Task instructions →
Exact copies of all the lines below are wanted, without a single picture.

Coordinate-based object records →
- - -

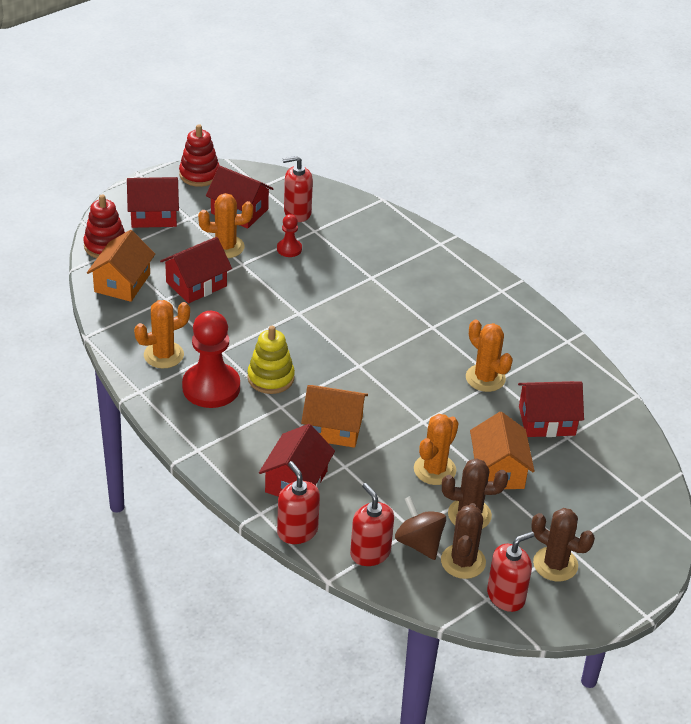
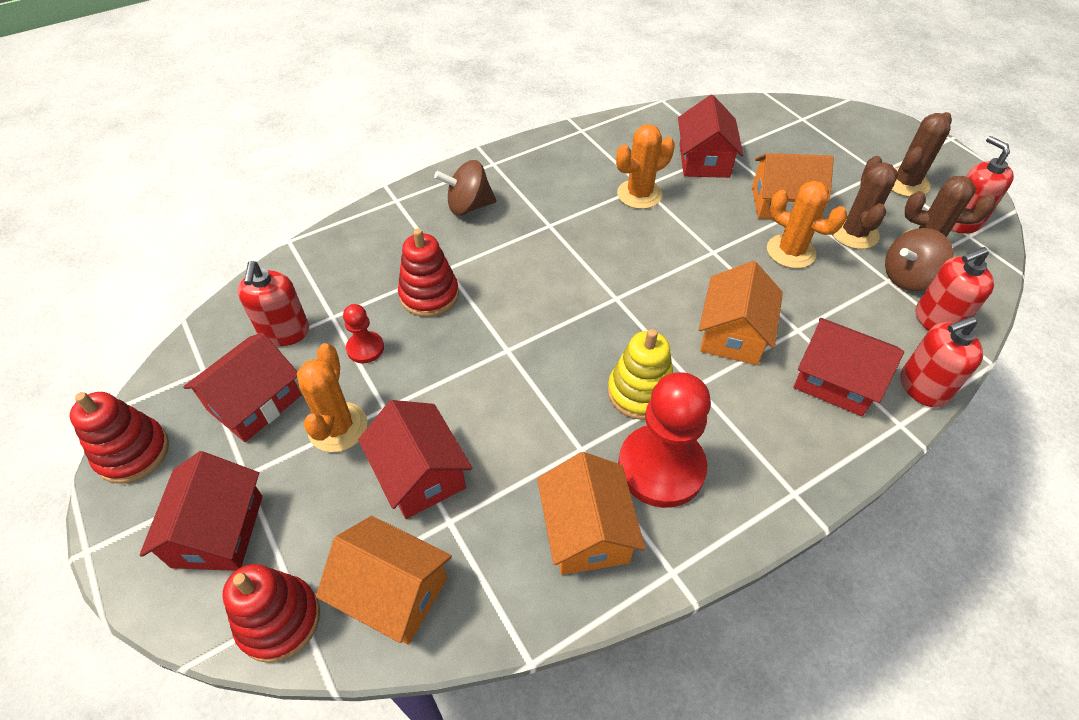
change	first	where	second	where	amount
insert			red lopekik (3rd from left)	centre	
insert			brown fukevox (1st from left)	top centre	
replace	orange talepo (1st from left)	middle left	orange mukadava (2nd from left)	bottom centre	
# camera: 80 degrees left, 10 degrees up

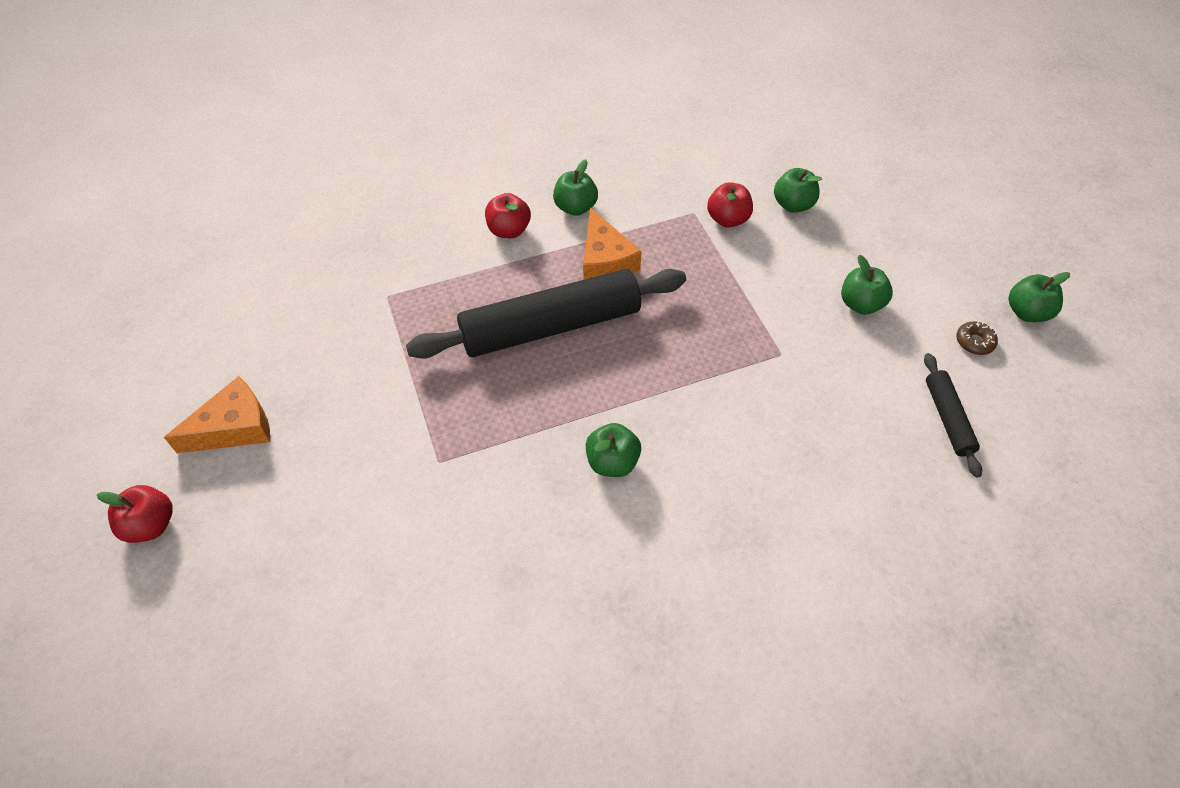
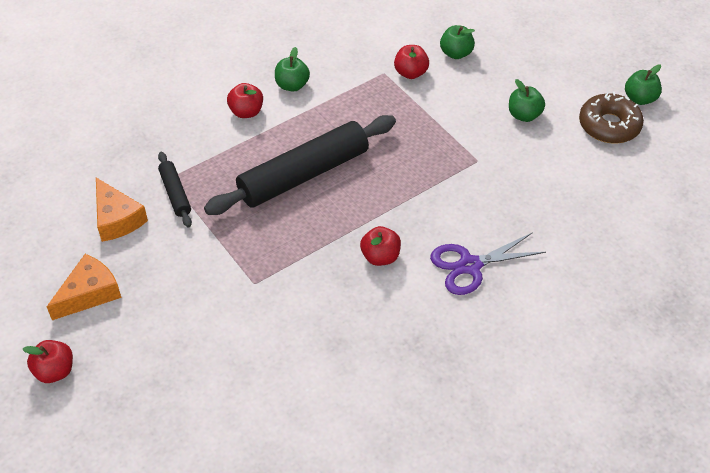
change	first	where	second	where	amount
insert			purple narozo	middle right	
move	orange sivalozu (2nd from left)	top centre		middle left	
move	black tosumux (2nd from left in the first image)	middle right	black tosumux (1st from left)	middle left	
recolor	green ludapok (2nd from left)	centre	red ludapok (3rd from left)	centre	
resize	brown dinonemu	middle right		top right	x2.19
# camera: 15 degrees left, 5 degrees down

- - -

Solution to this task →
change	first	where	second	where	amount
insert			red lopekik (3rd from left)	centre	
insert			brown fukevox (1st from left)	top centre	
replace	orange talepo (1st from left)	middle left	orange mukadava (2nd from left)	bottom centre	
# camera: 80 degrees left, 10 degrees up

change	first	where	second	where	amount
insert			purple narozo	middle right	
move	orange sivalozu (2nd from left)	top centre		middle left	
move	black tosumux (2nd from left in the first image)	middle right	black tosumux (1st from left)	middle left	
recolor	green ludapok (2nd from left)	centre	red ludapok (3rd from left)	centre	
resize	brown dinonemu	middle right		top right	x2.19
# camera: 15 degrees left, 5 degrees down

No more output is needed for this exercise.